### EXERCISE OBJECTIVE:
Locate the line that contains "D6: diode 1N914". Print it and every subsequent line through the final line of the records, exactly and only those.

[Revision comparison data]
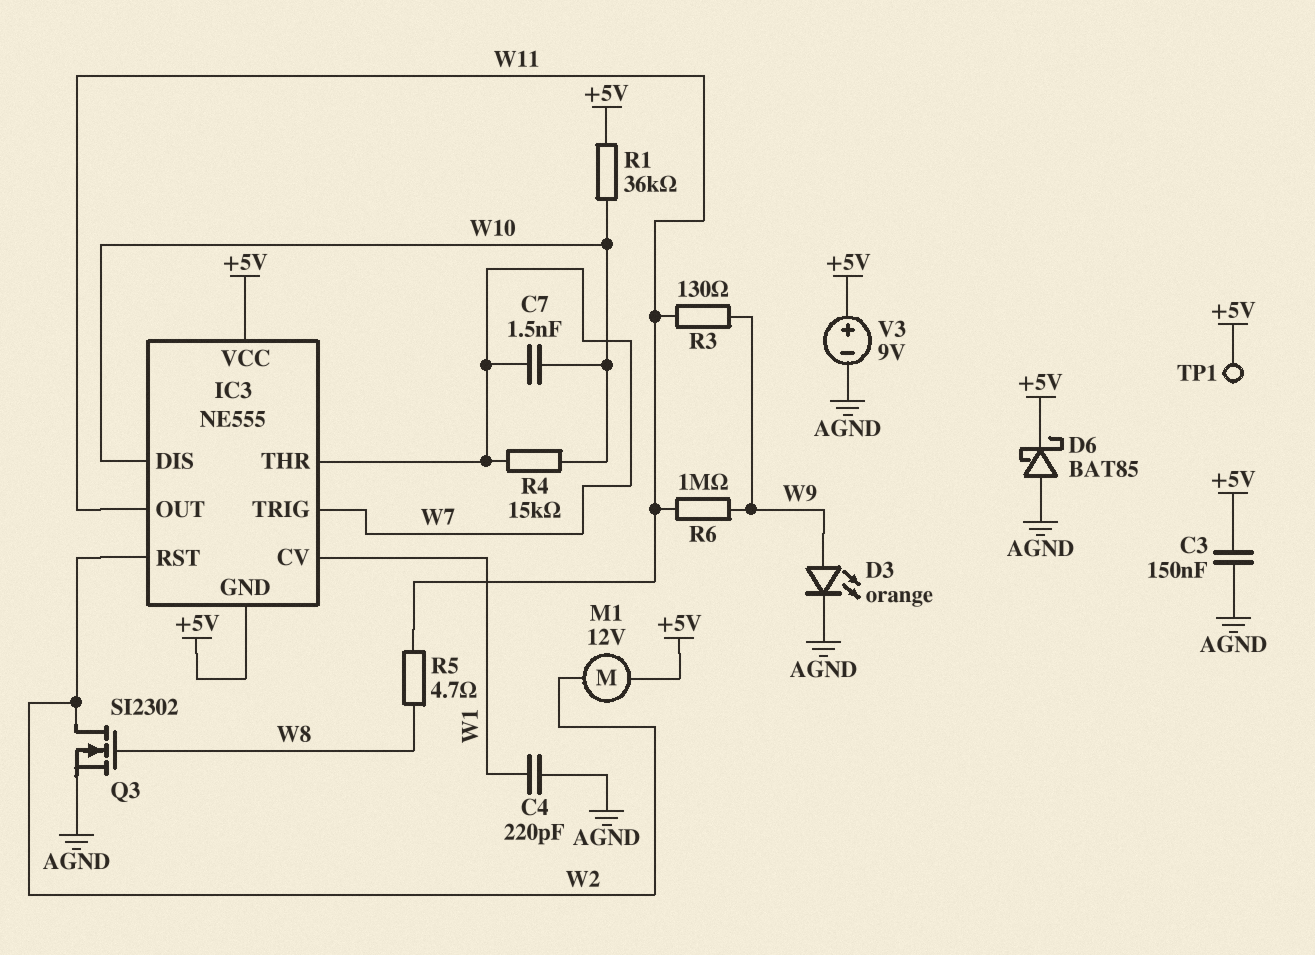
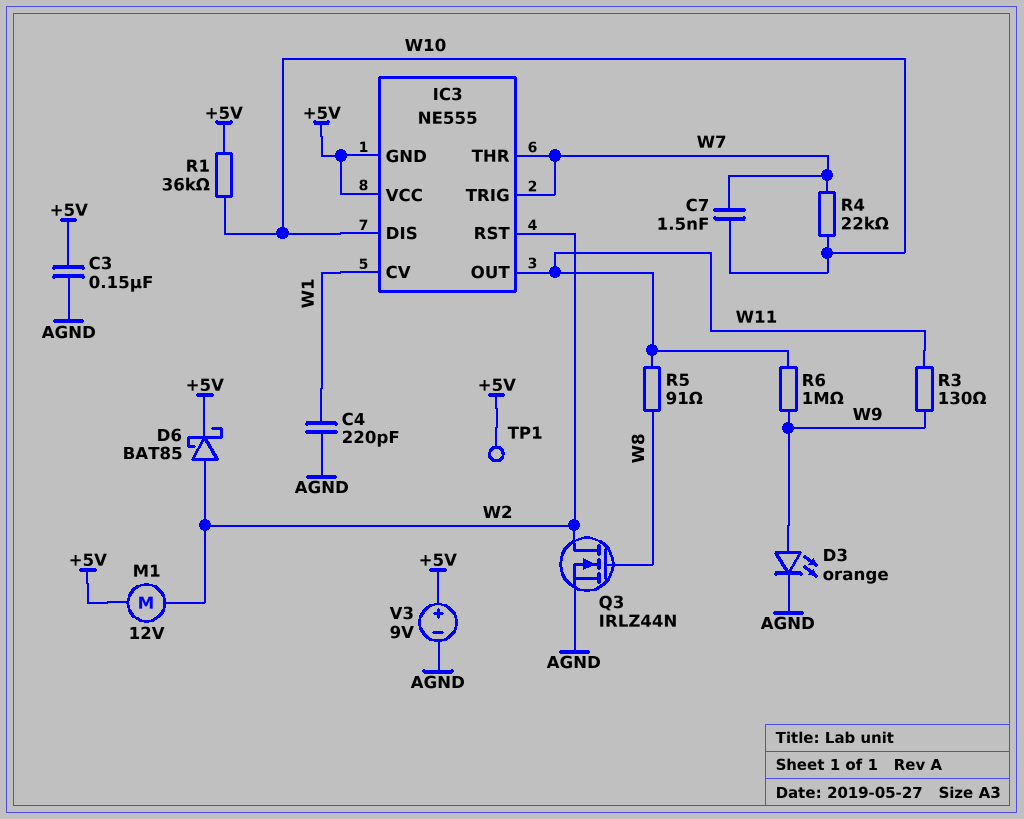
D6: schottky BAT85 (A AGND, K +5V) -> schottky BAT85 (A W2, K +5V)
Q3: NMOS SI2302 (G W8, D W2, S AGND) -> NMOS IRLZ44N (G W8, D W2, S AGND)
R4: 15k (W7, W10) -> 22k (W7, W10)
R5: 4.7 (W8, W11) -> 91 (W8, W11)

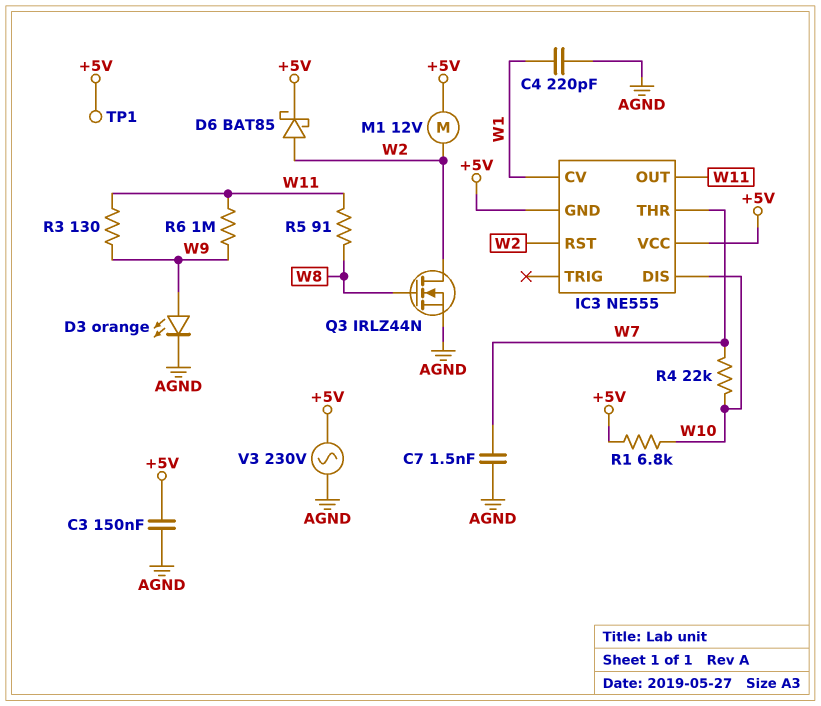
C7: 1.5nF (W7, W10) -> 1.5nF (AGND, W7)
IC3 pin TRIG: W7 -> none
R1: 36k (+5V, W10) -> 6.8k (+5V, W10)
V3: 9V (plus +5V, minus AGND) -> AC 230V (+5V, AGND)

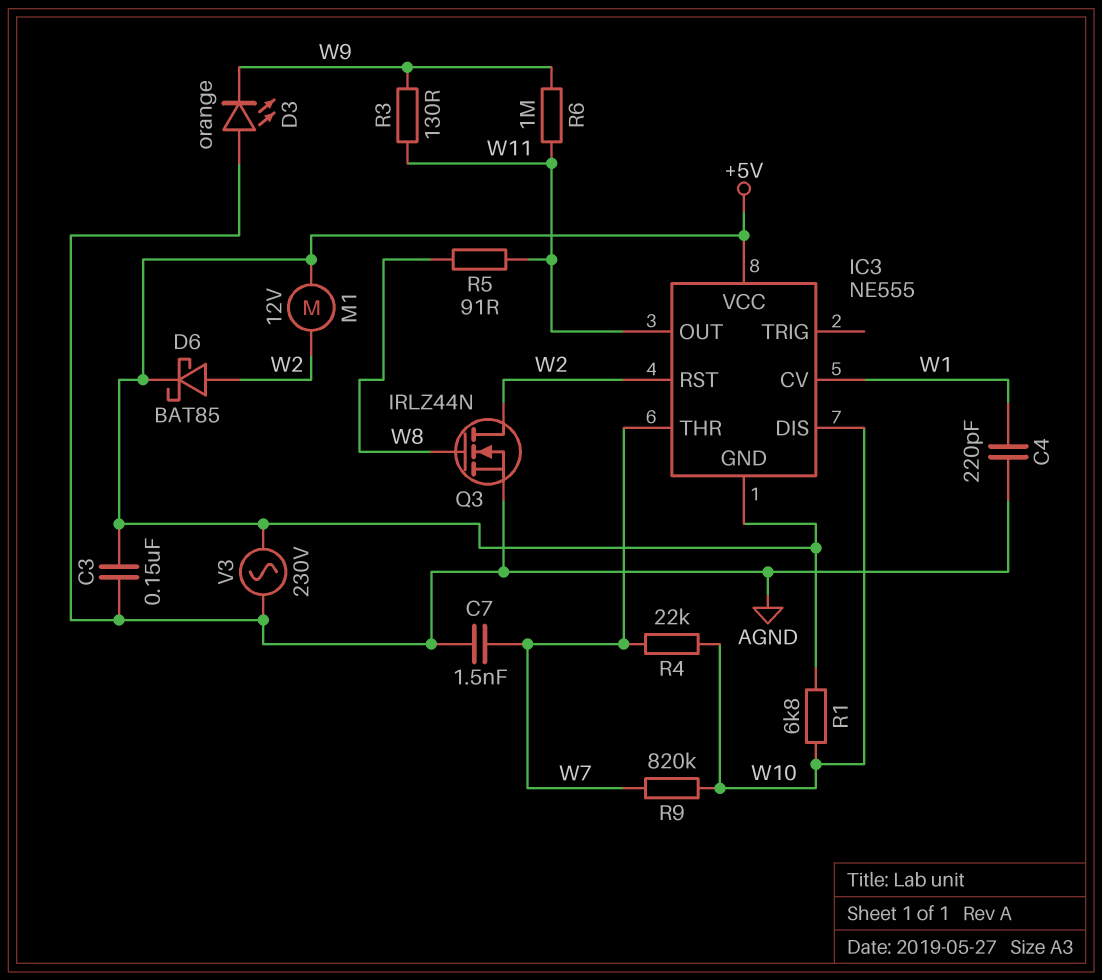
D3: LED orange (A W9, K AGND) -> LED orange (A AGND, K W9)
R9: none -> 820k (W7, W10)
TP1: test point (+5V) -> none

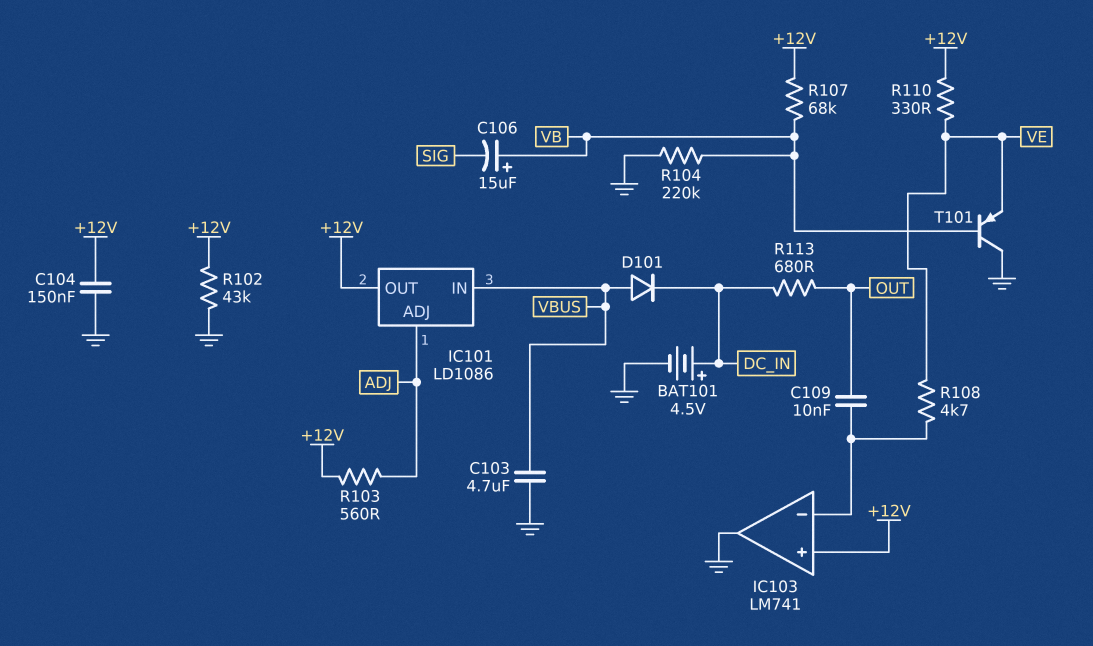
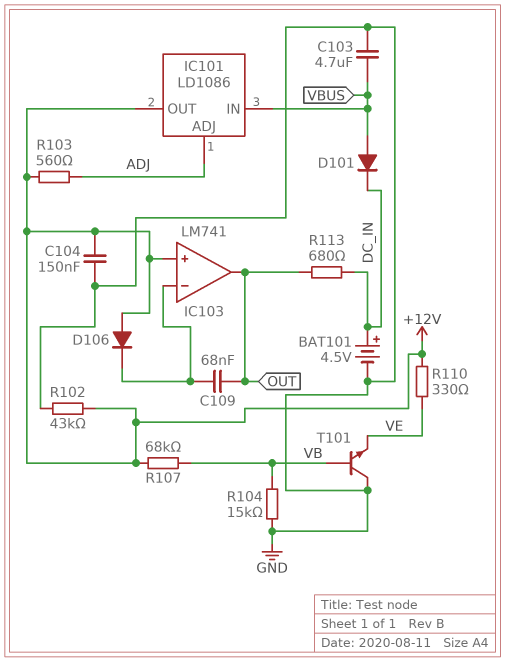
C106: 15uF (plus VB, minus SIG) -> none
C109: 10nF (IC103/in-, OUT) -> 68nF (IC103/in-, OUT)
D106: none -> diode (A +12V, K IC103/in-)
IC103 pin out: GND -> OUT
R104: 220k (GND, VB) -> 15k (GND, VB)
R108: 4.7k (IC103/in-, VE) -> none
T101: PNP (B VB, C GND, E VE) -> NPN (B VB, C GND, E VE)

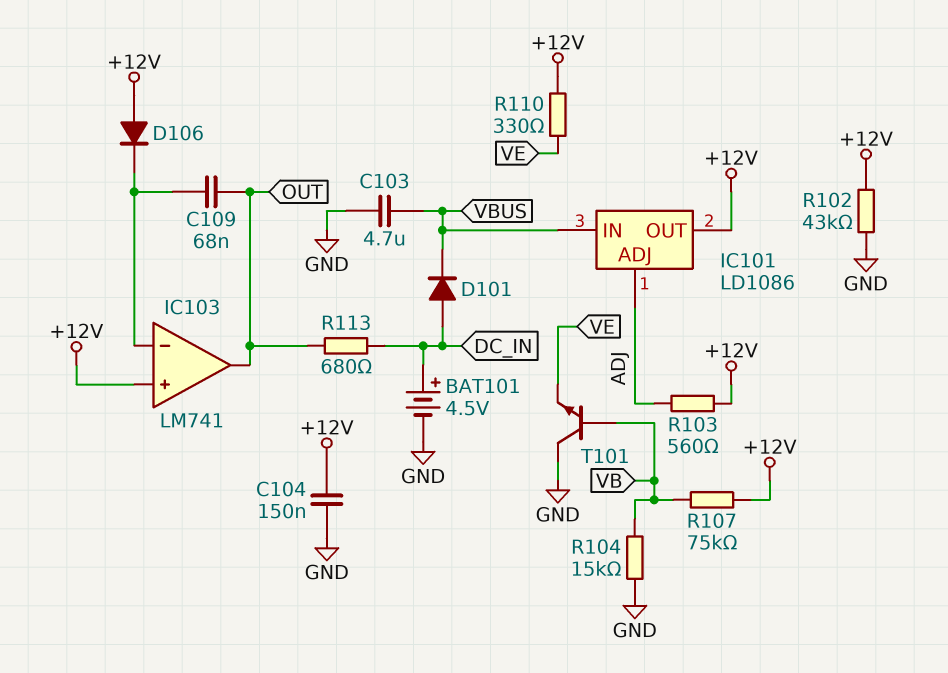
D101: diode (A VBUS, K DC_IN) -> diode (A DC_IN, K VBUS)
R107: 68k (+12V, VB) -> 75k (+12V, VB)

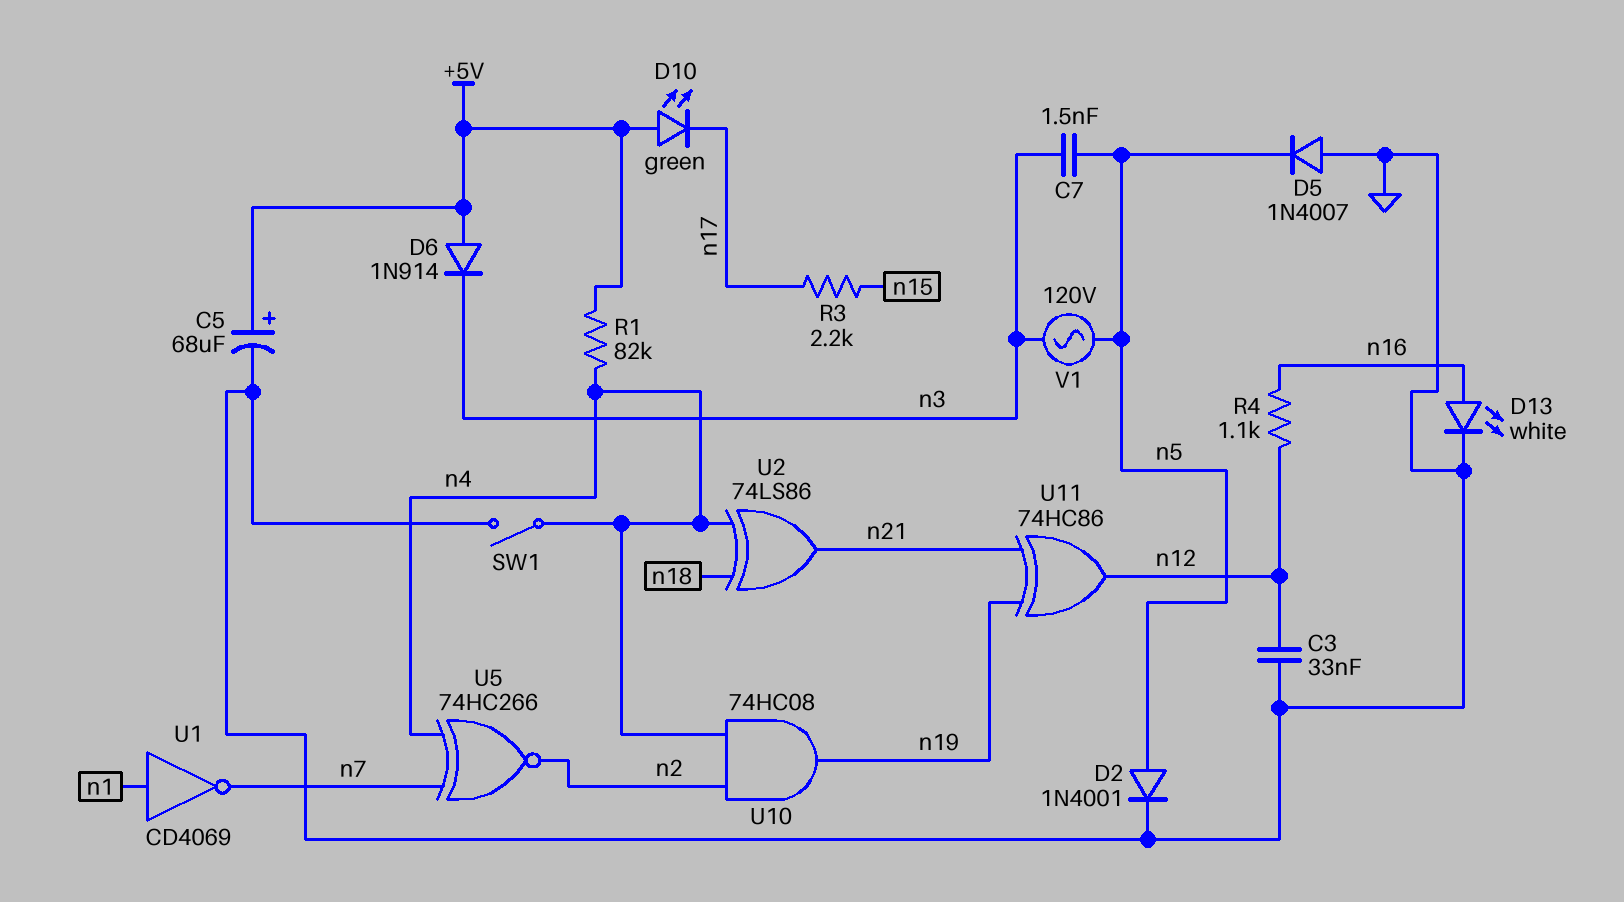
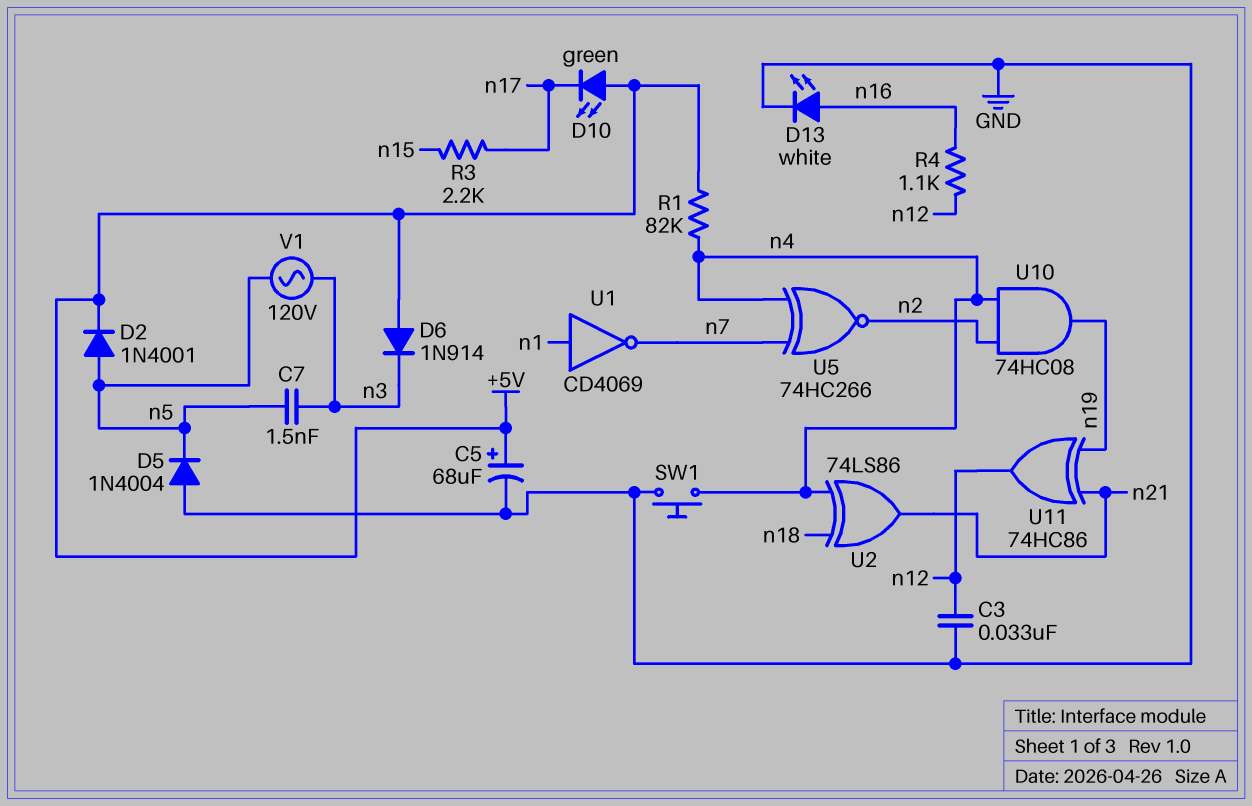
D2: diode 1N4001 (A n5, K GND) -> diode 1N4001 (A n5, K +5V)
D5: diode 1N4007 (A GND, K n5) -> diode 1N4004 (A GND, K n5)
SW1: switch (GND, n4) -> button (GND, n4)

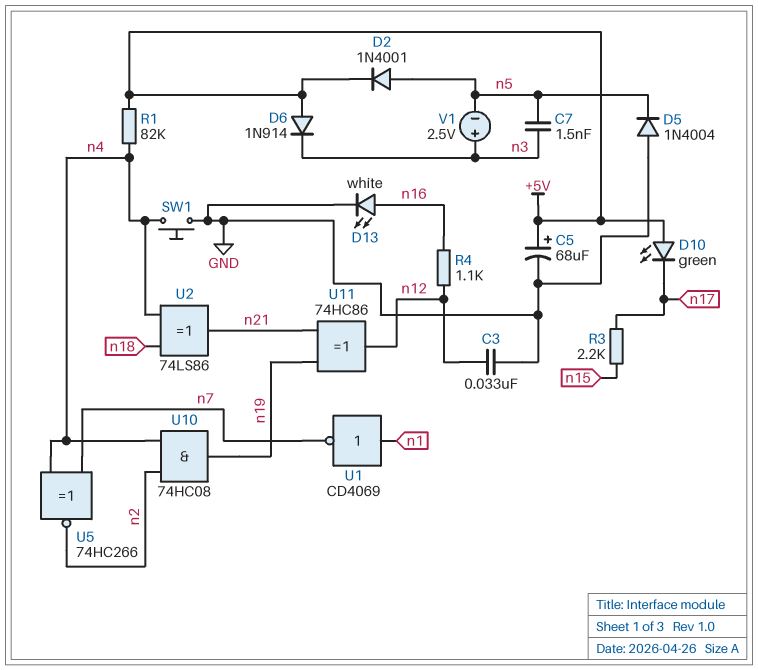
V1: AC 120V (n3, n5) -> 2.5V (plus n3, minus n5)

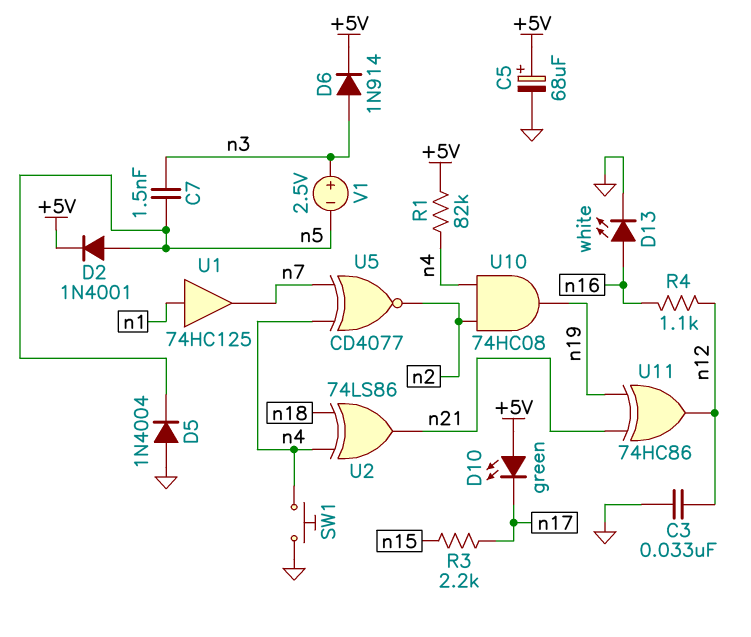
D6: diode 1N914 (A +5V, K n3) -> diode 1N914 (A n3, K +5V)
U1: NOT CD4069 (in n1, out n7) -> buffer 74HC125 (in n1, out n7)
U5: XNOR 74HC266 (in n4, in n7, out n2) -> XNOR CD4077 (in n4, in n7, out n2)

### OUTPUT FOR THIS EXERCISE:
D6: diode 1N914 (A +5V, K n3) -> diode 1N914 (A n3, K +5V)
U1: NOT CD4069 (in n1, out n7) -> buffer 74HC125 (in n1, out n7)
U5: XNOR 74HC266 (in n4, in n7, out n2) -> XNOR CD4077 (in n4, in n7, out n2)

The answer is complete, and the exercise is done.